- Instructions to follow -
Start to finish, return the listing below exactly, pictures excluded.

Start of Data excerpts

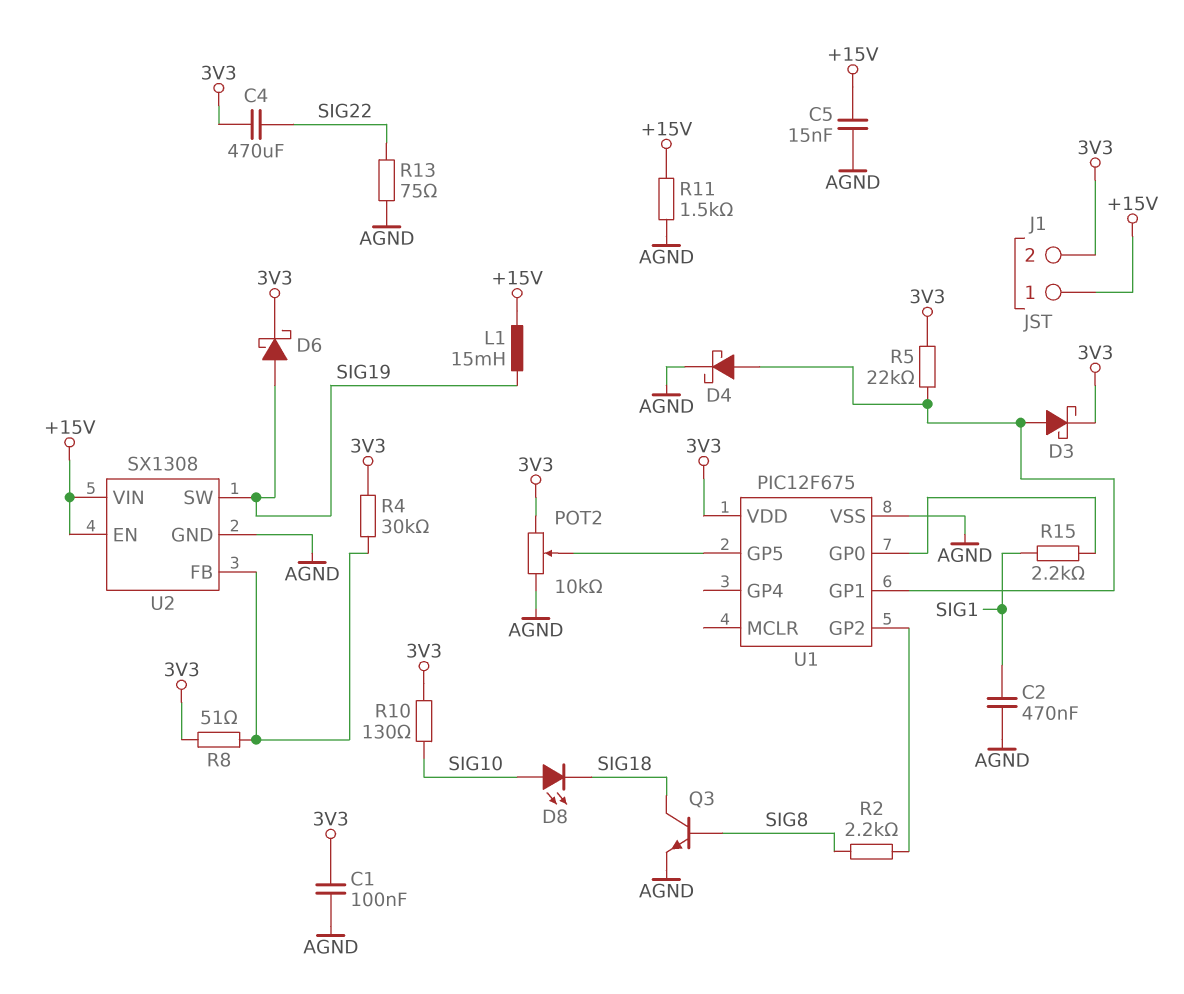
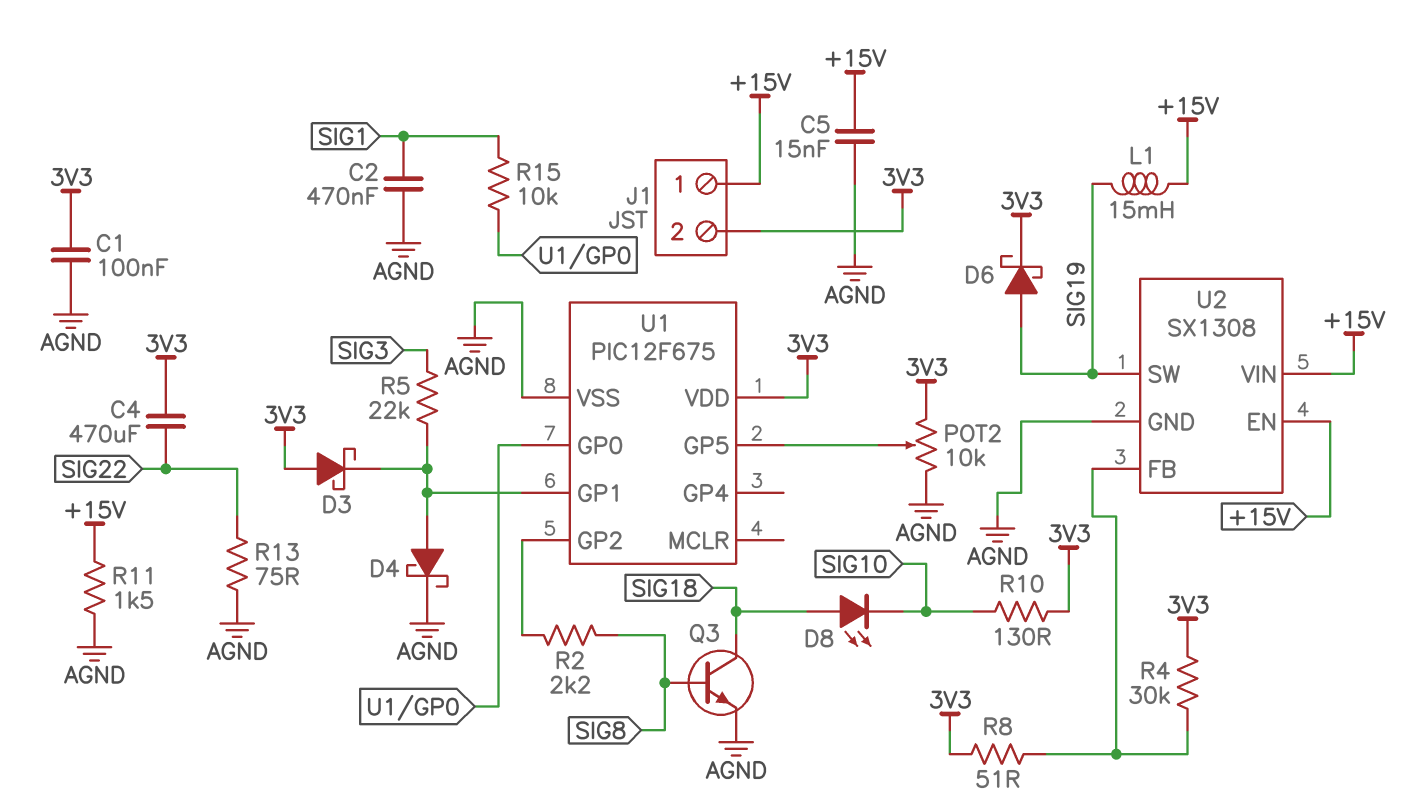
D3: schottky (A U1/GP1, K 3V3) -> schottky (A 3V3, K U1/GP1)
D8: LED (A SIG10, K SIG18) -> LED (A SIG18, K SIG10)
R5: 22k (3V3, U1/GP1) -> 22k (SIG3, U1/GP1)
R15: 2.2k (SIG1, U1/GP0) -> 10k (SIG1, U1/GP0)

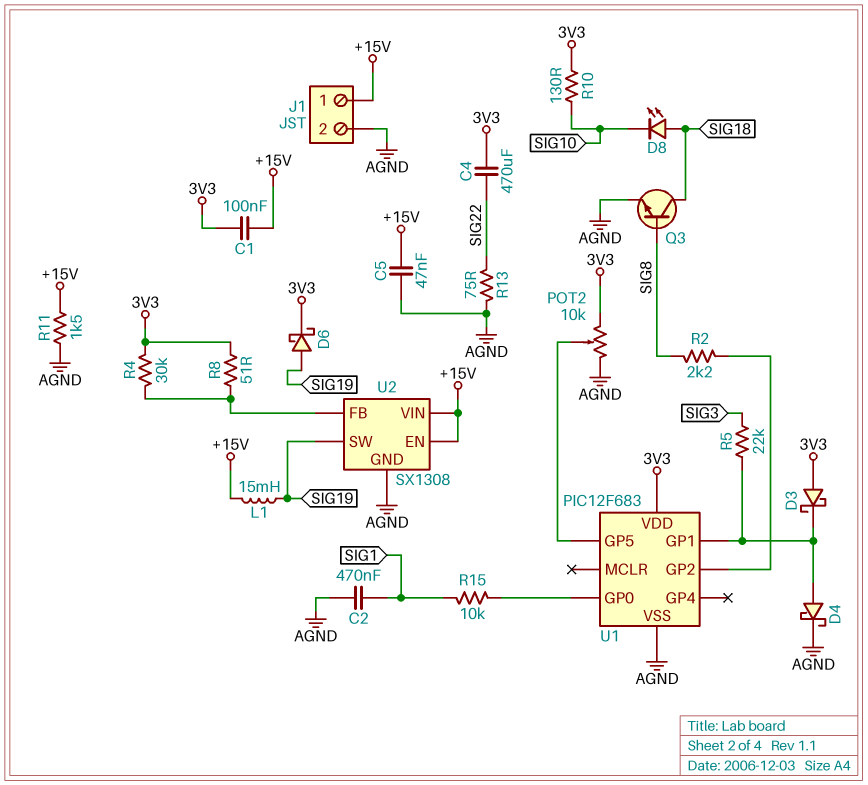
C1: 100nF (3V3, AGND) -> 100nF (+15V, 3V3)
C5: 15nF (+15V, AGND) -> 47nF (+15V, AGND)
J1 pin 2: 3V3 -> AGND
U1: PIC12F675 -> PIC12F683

End of Data excerpts

- Your solution -
D3: schottky (A U1/GP1, K 3V3) -> schottky (A 3V3, K U1/GP1)
D8: LED (A SIG10, K SIG18) -> LED (A SIG18, K SIG10)
R5: 22k (3V3, U1/GP1) -> 22k (SIG3, U1/GP1)
R15: 2.2k (SIG1, U1/GP0) -> 10k (SIG1, U1/GP0)

C1: 100nF (3V3, AGND) -> 100nF (+15V, 3V3)
C5: 15nF (+15V, AGND) -> 47nF (+15V, AGND)
J1 pin 2: 3V3 -> AGND
U1: PIC12F675 -> PIC12F683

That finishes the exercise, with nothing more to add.